(Dataset excerpts)
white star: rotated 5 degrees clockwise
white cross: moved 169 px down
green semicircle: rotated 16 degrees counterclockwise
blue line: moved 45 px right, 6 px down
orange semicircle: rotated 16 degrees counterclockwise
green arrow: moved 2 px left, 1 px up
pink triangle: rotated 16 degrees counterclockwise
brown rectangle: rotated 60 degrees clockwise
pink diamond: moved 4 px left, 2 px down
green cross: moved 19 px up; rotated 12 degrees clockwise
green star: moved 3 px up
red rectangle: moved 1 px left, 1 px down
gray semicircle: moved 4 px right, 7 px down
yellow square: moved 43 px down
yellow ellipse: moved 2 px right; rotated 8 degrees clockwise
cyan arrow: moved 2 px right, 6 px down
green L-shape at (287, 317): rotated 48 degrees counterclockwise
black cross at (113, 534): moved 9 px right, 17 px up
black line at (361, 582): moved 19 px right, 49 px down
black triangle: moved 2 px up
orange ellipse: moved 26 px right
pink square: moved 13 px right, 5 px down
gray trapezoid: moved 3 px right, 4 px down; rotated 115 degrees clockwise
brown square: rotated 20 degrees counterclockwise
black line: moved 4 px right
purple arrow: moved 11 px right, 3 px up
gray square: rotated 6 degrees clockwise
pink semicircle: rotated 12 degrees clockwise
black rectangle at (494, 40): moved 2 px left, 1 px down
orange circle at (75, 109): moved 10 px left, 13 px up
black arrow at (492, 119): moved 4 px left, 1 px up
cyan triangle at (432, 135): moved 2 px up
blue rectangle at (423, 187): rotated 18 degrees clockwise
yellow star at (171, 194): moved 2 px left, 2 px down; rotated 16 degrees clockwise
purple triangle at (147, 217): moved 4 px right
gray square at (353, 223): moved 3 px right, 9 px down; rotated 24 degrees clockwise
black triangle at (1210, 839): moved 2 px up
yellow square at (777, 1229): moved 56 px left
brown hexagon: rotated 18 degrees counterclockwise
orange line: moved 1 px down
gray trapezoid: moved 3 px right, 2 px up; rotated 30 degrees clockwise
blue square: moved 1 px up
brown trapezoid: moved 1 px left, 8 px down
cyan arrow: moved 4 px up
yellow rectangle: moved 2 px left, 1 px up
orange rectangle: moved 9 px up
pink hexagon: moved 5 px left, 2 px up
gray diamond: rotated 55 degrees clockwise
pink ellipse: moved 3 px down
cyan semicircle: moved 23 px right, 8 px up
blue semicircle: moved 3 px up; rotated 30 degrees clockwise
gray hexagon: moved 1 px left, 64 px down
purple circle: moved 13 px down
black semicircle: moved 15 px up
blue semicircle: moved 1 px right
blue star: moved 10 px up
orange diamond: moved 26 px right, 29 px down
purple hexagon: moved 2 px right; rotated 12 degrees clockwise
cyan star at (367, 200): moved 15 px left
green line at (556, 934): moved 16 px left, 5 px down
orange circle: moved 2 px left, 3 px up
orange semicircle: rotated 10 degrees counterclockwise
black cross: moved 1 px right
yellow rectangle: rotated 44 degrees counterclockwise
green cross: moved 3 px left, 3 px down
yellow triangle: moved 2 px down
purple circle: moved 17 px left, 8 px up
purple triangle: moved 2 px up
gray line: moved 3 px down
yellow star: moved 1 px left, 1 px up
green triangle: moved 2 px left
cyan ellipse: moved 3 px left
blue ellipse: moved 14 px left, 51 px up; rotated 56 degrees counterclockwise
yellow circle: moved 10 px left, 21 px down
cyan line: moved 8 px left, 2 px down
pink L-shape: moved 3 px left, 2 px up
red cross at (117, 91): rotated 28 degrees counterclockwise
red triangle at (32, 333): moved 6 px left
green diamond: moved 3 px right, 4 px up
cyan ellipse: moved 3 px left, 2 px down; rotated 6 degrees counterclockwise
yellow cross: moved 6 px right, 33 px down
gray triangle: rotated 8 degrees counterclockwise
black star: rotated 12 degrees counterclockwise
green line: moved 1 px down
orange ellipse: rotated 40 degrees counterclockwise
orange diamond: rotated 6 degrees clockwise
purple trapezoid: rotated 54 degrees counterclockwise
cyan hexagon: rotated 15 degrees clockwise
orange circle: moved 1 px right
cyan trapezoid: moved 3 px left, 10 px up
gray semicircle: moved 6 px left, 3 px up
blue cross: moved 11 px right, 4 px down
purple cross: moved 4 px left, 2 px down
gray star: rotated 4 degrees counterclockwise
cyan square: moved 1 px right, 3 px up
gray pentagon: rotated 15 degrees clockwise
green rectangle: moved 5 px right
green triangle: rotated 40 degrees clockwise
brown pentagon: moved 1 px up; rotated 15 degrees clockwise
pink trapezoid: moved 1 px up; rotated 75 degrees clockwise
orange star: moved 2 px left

- [What to do]: Copy every item above word for word, in the same order.

- [Solution to this problem]:
white star: rotated 5 degrees clockwise
white cross: moved 169 px down
green semicircle: rotated 16 degrees counterclockwise
blue line: moved 45 px right, 6 px down
orange semicircle: rotated 16 degrees counterclockwise
green arrow: moved 2 px left, 1 px up
pink triangle: rotated 16 degrees counterclockwise
brown rectangle: rotated 60 degrees clockwise
pink diamond: moved 4 px left, 2 px down
green cross: moved 19 px up; rotated 12 degrees clockwise
green star: moved 3 px up
red rectangle: moved 1 px left, 1 px down
gray semicircle: moved 4 px right, 7 px down
yellow square: moved 43 px down
yellow ellipse: moved 2 px right; rotated 8 degrees clockwise
cyan arrow: moved 2 px right, 6 px down
green L-shape at (287, 317): rotated 48 degrees counterclockwise
black cross at (113, 534): moved 9 px right, 17 px up
black line at (361, 582): moved 19 px right, 49 px down
black triangle: moved 2 px up
orange ellipse: moved 26 px right
pink square: moved 13 px right, 5 px down
gray trapezoid: moved 3 px right, 4 px down; rotated 115 degrees clockwise
brown square: rotated 20 degrees counterclockwise
black line: moved 4 px right
purple arrow: moved 11 px right, 3 px up
gray square: rotated 6 degrees clockwise
pink semicircle: rotated 12 degrees clockwise
black rectangle at (494, 40): moved 2 px left, 1 px down
orange circle at (75, 109): moved 10 px left, 13 px up
black arrow at (492, 119): moved 4 px left, 1 px up
cyan triangle at (432, 135): moved 2 px up
blue rectangle at (423, 187): rotated 18 degrees clockwise
yellow star at (171, 194): moved 2 px left, 2 px down; rotated 16 degrees clockwise
purple triangle at (147, 217): moved 4 px right
gray square at (353, 223): moved 3 px right, 9 px down; rotated 24 degrees clockwise
black triangle at (1210, 839): moved 2 px up
yellow square at (777, 1229): moved 56 px left
brown hexagon: rotated 18 degrees counterclockwise
orange line: moved 1 px down
gray trapezoid: moved 3 px right, 2 px up; rotated 30 degrees clockwise
blue square: moved 1 px up
brown trapezoid: moved 1 px left, 8 px down
cyan arrow: moved 4 px up
yellow rectangle: moved 2 px left, 1 px up
orange rectangle: moved 9 px up
pink hexagon: moved 5 px left, 2 px up
gray diamond: rotated 55 degrees clockwise
pink ellipse: moved 3 px down
cyan semicircle: moved 23 px right, 8 px up
blue semicircle: moved 3 px up; rotated 30 degrees clockwise
gray hexagon: moved 1 px left, 64 px down
purple circle: moved 13 px down
black semicircle: moved 15 px up
blue semicircle: moved 1 px right
blue star: moved 10 px up
orange diamond: moved 26 px right, 29 px down
purple hexagon: moved 2 px right; rotated 12 degrees clockwise
cyan star at (367, 200): moved 15 px left
green line at (556, 934): moved 16 px left, 5 px down
orange circle: moved 2 px left, 3 px up
orange semicircle: rotated 10 degrees counterclockwise
black cross: moved 1 px right
yellow rectangle: rotated 44 degrees counterclockwise
green cross: moved 3 px left, 3 px down
yellow triangle: moved 2 px down
purple circle: moved 17 px left, 8 px up
purple triangle: moved 2 px up
gray line: moved 3 px down
yellow star: moved 1 px left, 1 px up
green triangle: moved 2 px left
cyan ellipse: moved 3 px left
blue ellipse: moved 14 px left, 51 px up; rotated 56 degrees counterclockwise
yellow circle: moved 10 px left, 21 px down
cyan line: moved 8 px left, 2 px down
pink L-shape: moved 3 px left, 2 px up
red cross at (117, 91): rotated 28 degrees counterclockwise
red triangle at (32, 333): moved 6 px left
green diamond: moved 3 px right, 4 px up
cyan ellipse: moved 3 px left, 2 px down; rotated 6 degrees counterclockwise
yellow cross: moved 6 px right, 33 px down
gray triangle: rotated 8 degrees counterclockwise
black star: rotated 12 degrees counterclockwise
green line: moved 1 px down
orange ellipse: rotated 40 degrees counterclockwise
orange diamond: rotated 6 degrees clockwise
purple trapezoid: rotated 54 degrees counterclockwise
cyan hexagon: rotated 15 degrees clockwise
orange circle: moved 1 px right
cyan trapezoid: moved 3 px left, 10 px up
gray semicircle: moved 6 px left, 3 px up
blue cross: moved 11 px right, 4 px down
purple cross: moved 4 px left, 2 px down
gray star: rotated 4 degrees counterclockwise
cyan square: moved 1 px right, 3 px up
gray pentagon: rotated 15 degrees clockwise
green rectangle: moved 5 px right
green triangle: rotated 40 degrees clockwise
brown pentagon: moved 1 px up; rotated 15 degrees clockwise
pink trapezoid: moved 1 px up; rotated 75 degrees clockwise
orange star: moved 2 px left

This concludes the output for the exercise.